[Scene comparison data]
▬▬▬▬▬▬▬▬▬▬
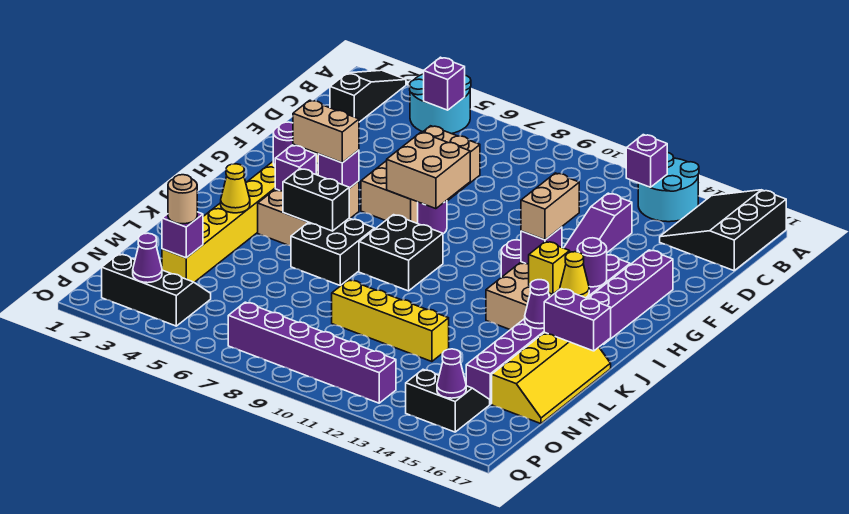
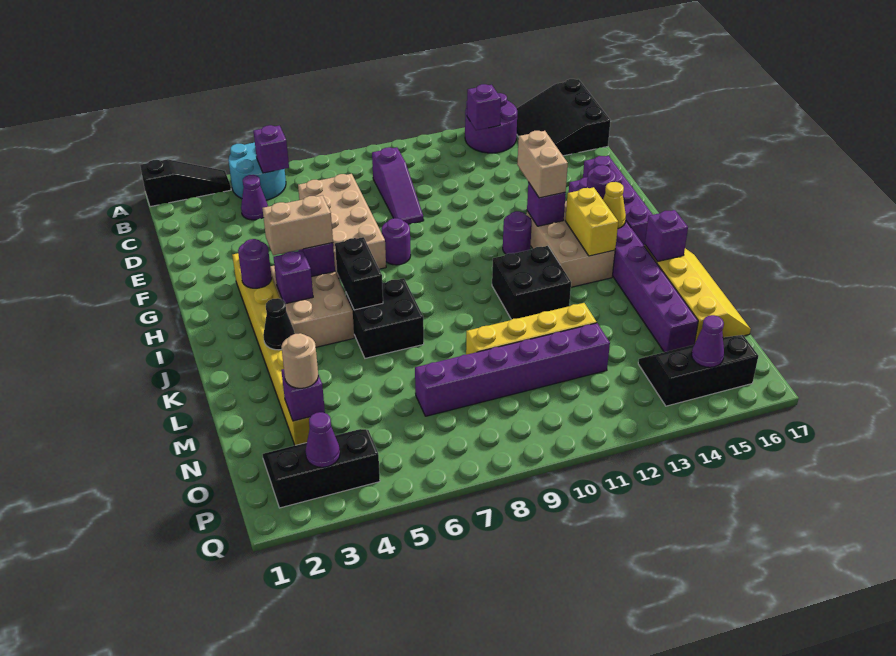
black slope A2:C2 level 1 top C -> black slope A1:A3 level 1 top 1
cyan round brick A13:B14 level 1 -> purple round brick A13:B14 level 1
purple slope D13:F13 level 1 top D -> purple slope C9:E9 level 1 top C
tan brick F7:G8 level 2 -> none
black brick I8:J9 level 1 -> black brick J11:K12 level 1
yellow brick I14 level 2 -> yellow brick I14:J14 level 2
black brick J5:J6 level 2 -> black brick I6:J6 level 2
yellow cone K3 level 2 -> black cone K3 level 2
purple cone K15 level 2 -> purple cone C4 level 1
purple brick K16:K17 level 2 -> purple brick K16 level 2
black slope O14:P15 level 1 top P -> black slope O14:P16 level 1 top P
purple brick P7:P12 level 1 -> purple brick N7:N12 level 1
▬▬▬▬▬▬▬▬▬▬
* [ABOUT THIS TASK] Whenever a line above contains "cone", copy that line.

* [SOLUTION TO THE EXERCISE]
yellow cone K3 level 2 -> black cone K3 level 2
purple cone K15 level 2 -> purple cone C4 level 1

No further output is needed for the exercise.